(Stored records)
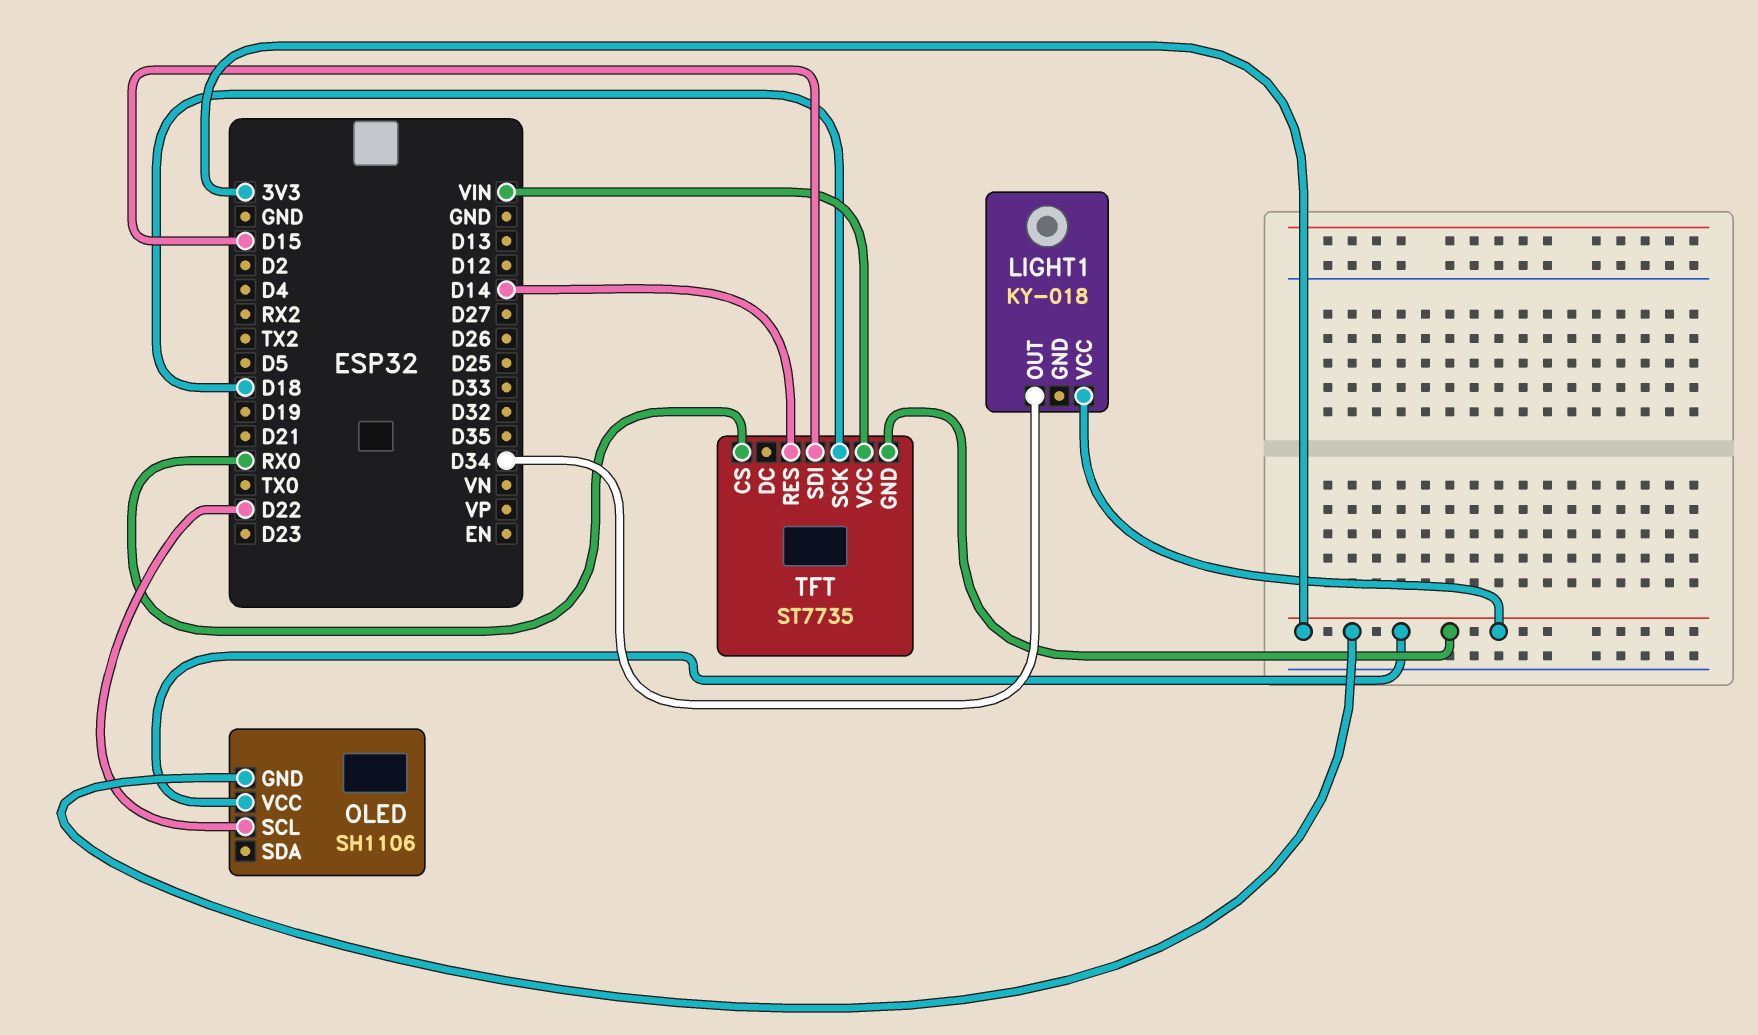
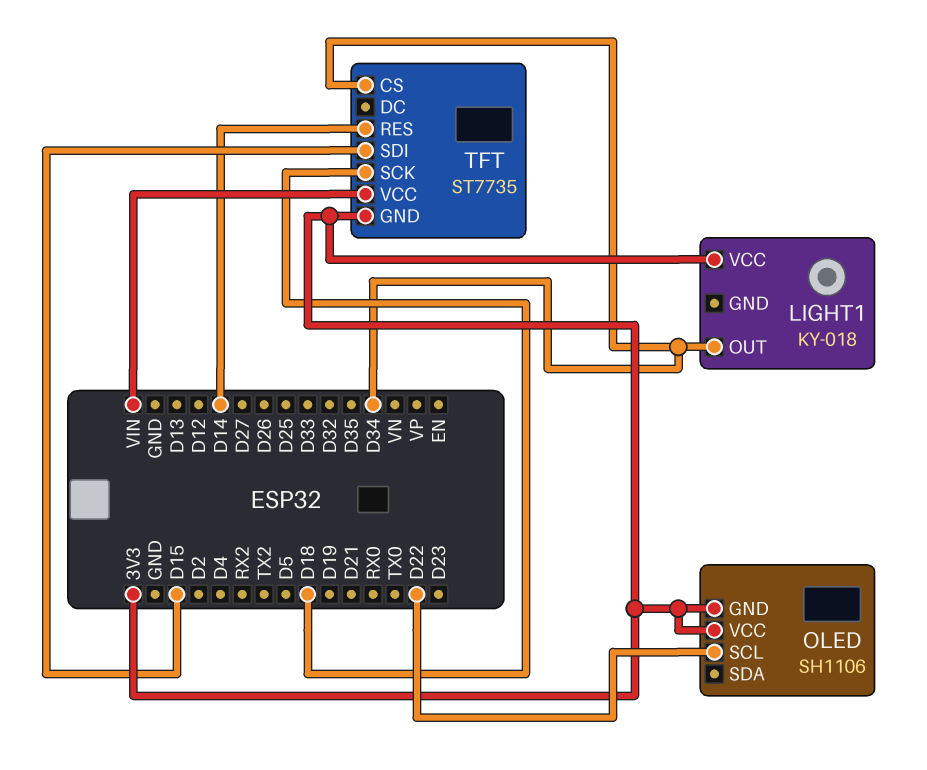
TFT pin CS: RX0 -> D34

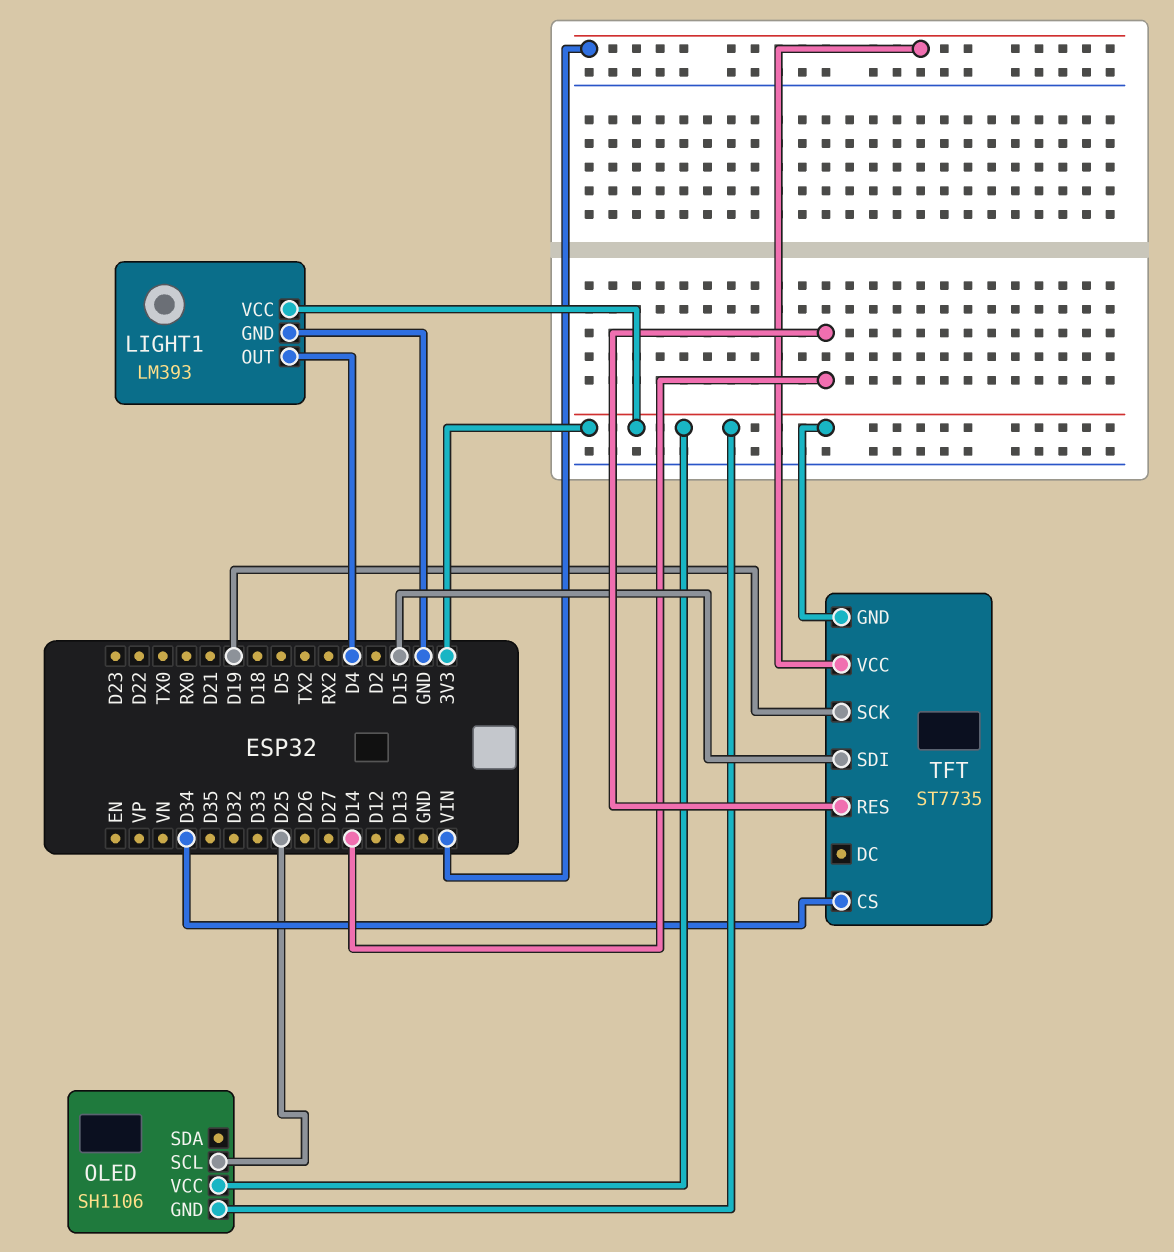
LIGHT1: KY-018 -> LM393
LIGHT1 pin GND: none -> GND
LIGHT1 pin OUT: D34 -> D4
OLED pin SCL: D22 -> D25
TFT pin SCK: D18 -> D19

Problem statement: The entries above are to be restated verbatim, with no pictures carried over.

Exercise output:
TFT pin CS: RX0 -> D34

LIGHT1: KY-018 -> LM393
LIGHT1 pin GND: none -> GND
LIGHT1 pin OUT: D34 -> D4
OLED pin SCL: D22 -> D25
TFT pin SCK: D18 -> D19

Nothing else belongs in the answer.